» **WHAT IS NEEDED**
Copy out the entire listing below exactly, but without its pictures.

» **DATASET EXCERPT**
= = =

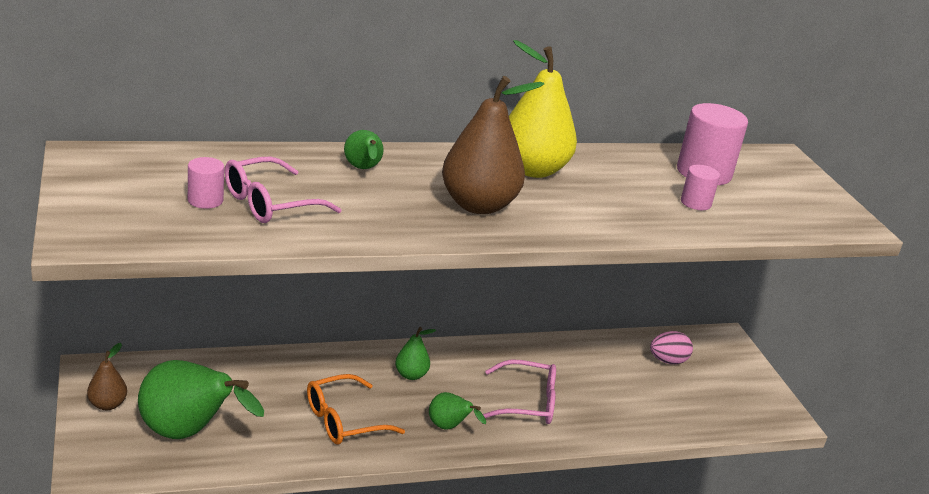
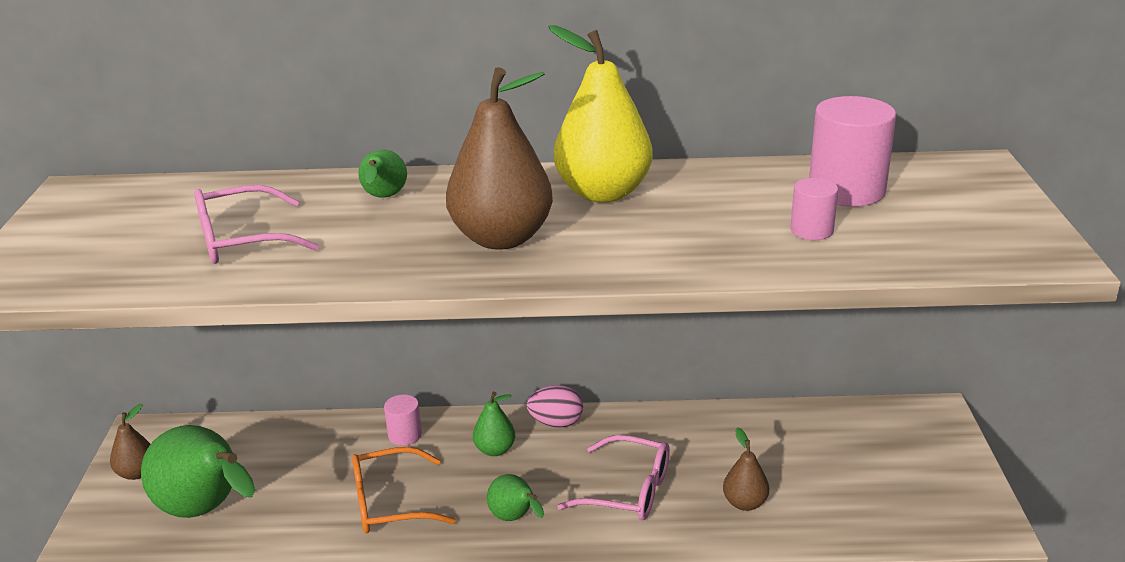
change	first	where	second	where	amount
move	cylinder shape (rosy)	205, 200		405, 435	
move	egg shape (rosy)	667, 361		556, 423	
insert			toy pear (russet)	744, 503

= = =

» **OUTPUT FOR THIS TASK**
change	first	where	second	where	amount
move	cylinder shape (rosy)	205, 200		405, 435	
move	egg shape (rosy)	667, 361		556, 423	
insert			toy pear (russet)	744, 503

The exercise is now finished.